- Task brief:
In the entries that follow, the lines from the line containing "R1: 22k (SUM, VI) -> 22k (VI, VTH)" up to and including the line containing "U3 pin in+: VX -> VC" must be copied exactly, with pictures omitted.

- Task material:

Content starts

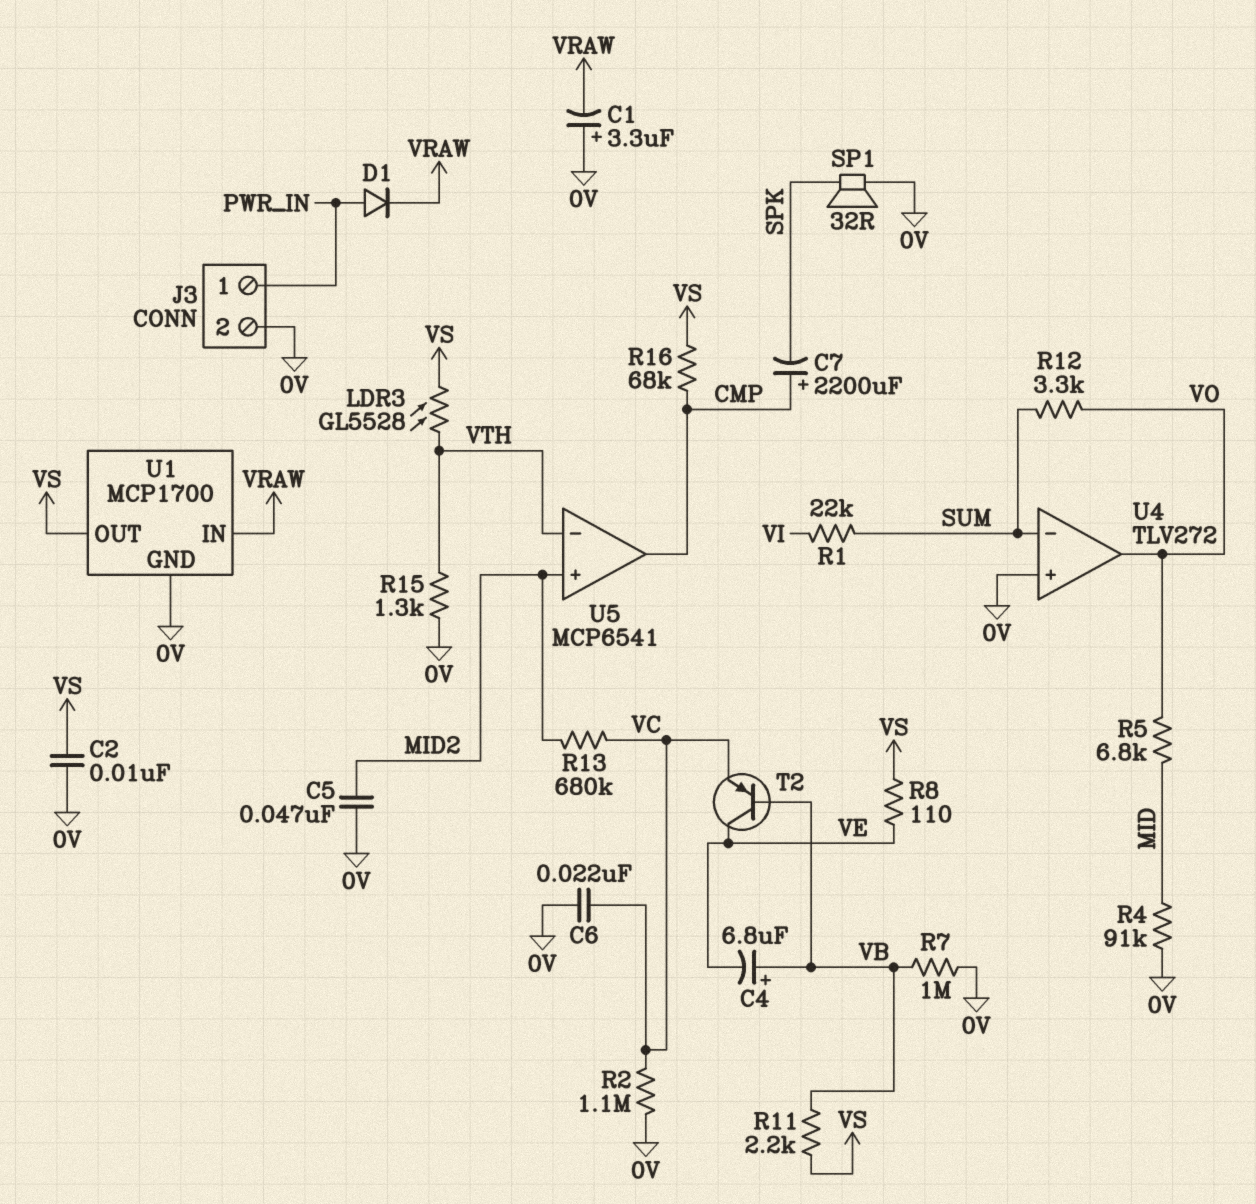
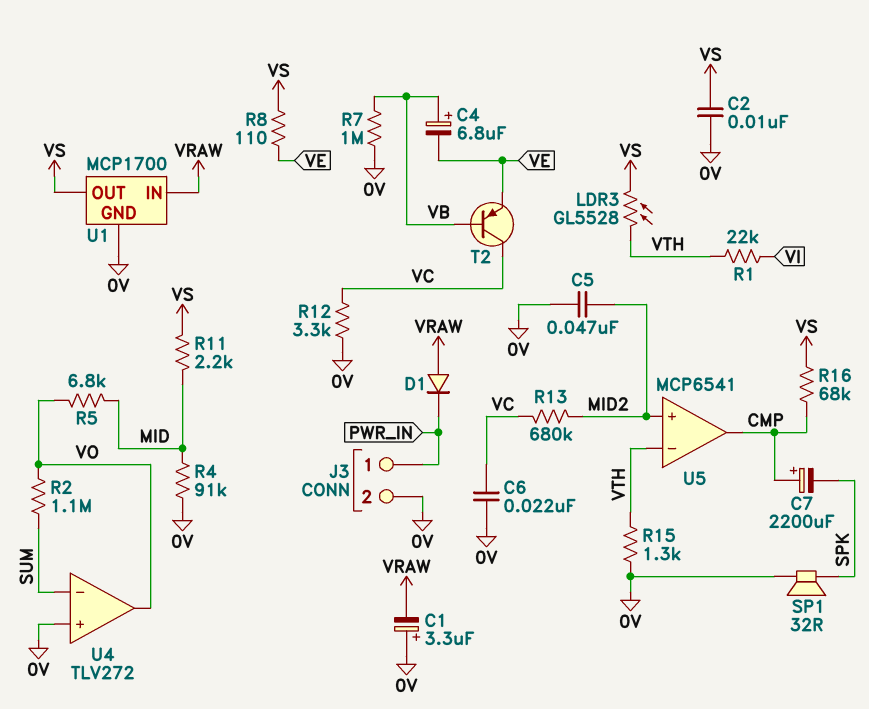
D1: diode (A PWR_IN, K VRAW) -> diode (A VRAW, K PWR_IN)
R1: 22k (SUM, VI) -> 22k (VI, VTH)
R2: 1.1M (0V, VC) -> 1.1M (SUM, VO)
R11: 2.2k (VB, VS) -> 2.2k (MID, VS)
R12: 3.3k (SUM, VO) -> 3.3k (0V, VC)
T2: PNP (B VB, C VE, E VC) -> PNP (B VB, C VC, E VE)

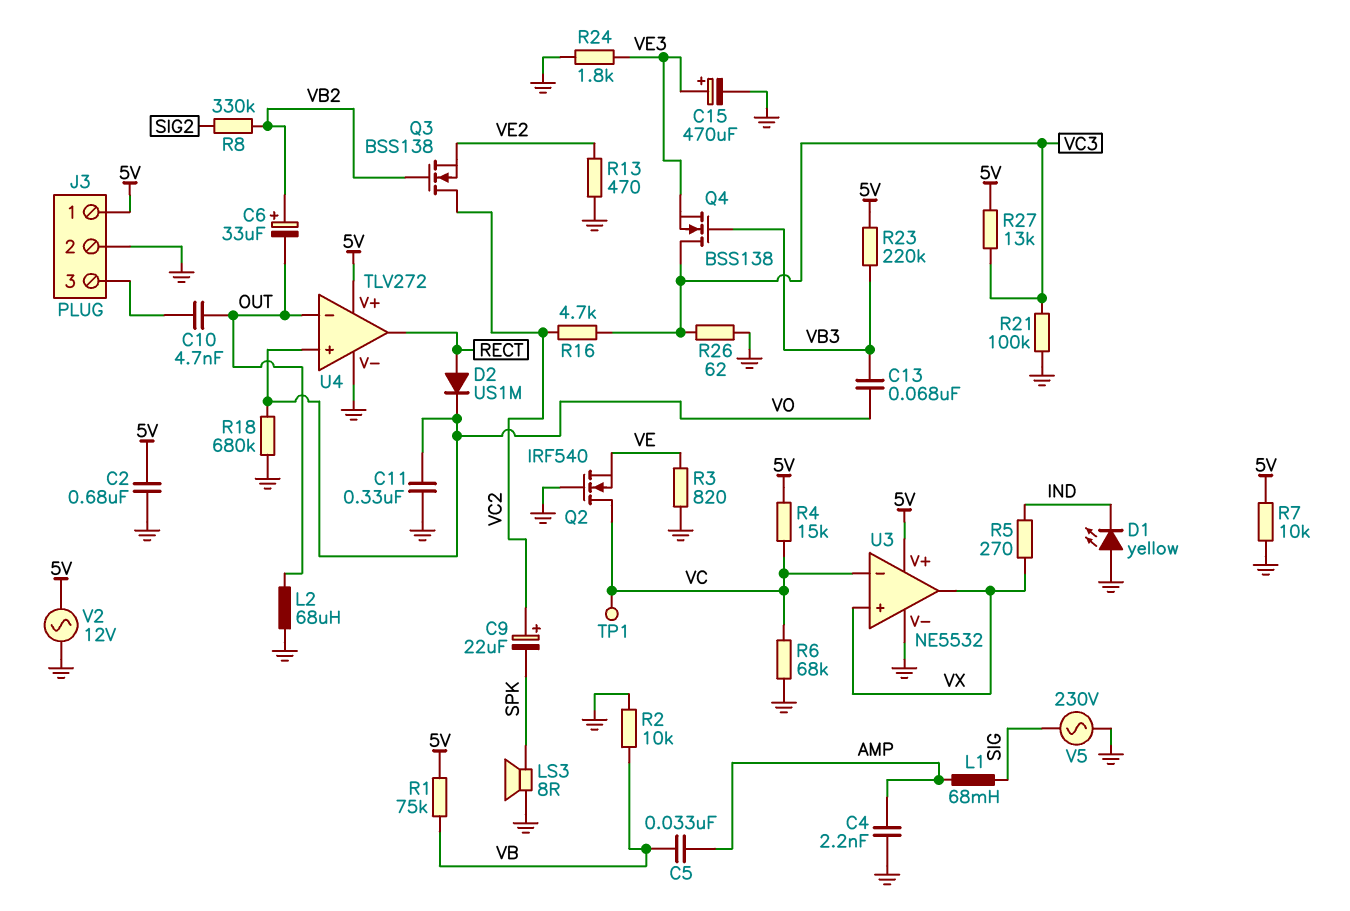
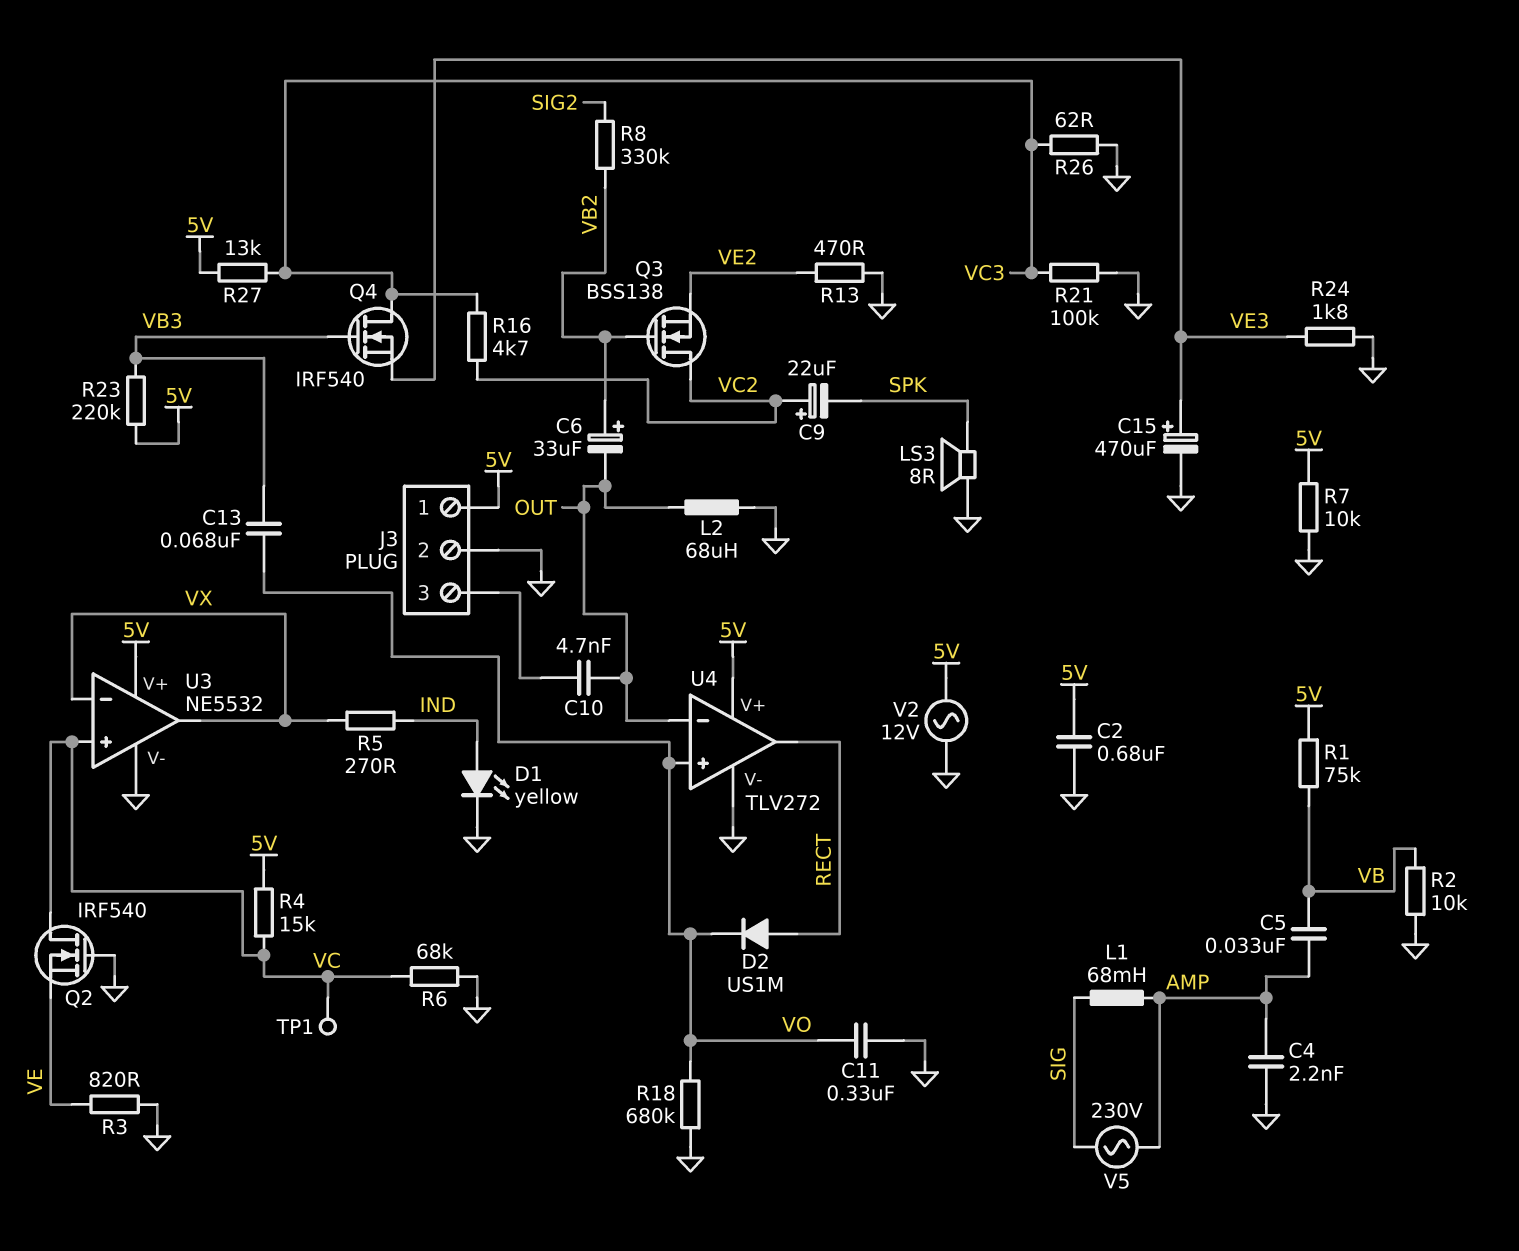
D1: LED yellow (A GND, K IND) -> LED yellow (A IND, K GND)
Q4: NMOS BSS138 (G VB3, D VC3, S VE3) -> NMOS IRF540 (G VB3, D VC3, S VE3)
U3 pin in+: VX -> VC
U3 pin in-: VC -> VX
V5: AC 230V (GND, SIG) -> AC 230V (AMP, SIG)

Content ends

- Exercise result:
R1: 22k (SUM, VI) -> 22k (VI, VTH)
R2: 1.1M (0V, VC) -> 1.1M (SUM, VO)
R11: 2.2k (VB, VS) -> 2.2k (MID, VS)
R12: 3.3k (SUM, VO) -> 3.3k (0V, VC)
T2: PNP (B VB, C VE, E VC) -> PNP (B VB, C VC, E VE)

D1: LED yellow (A GND, K IND) -> LED yellow (A IND, K GND)
Q4: NMOS BSS138 (G VB3, D VC3, S VE3) -> NMOS IRF540 (G VB3, D VC3, S VE3)
U3 pin in+: VX -> VC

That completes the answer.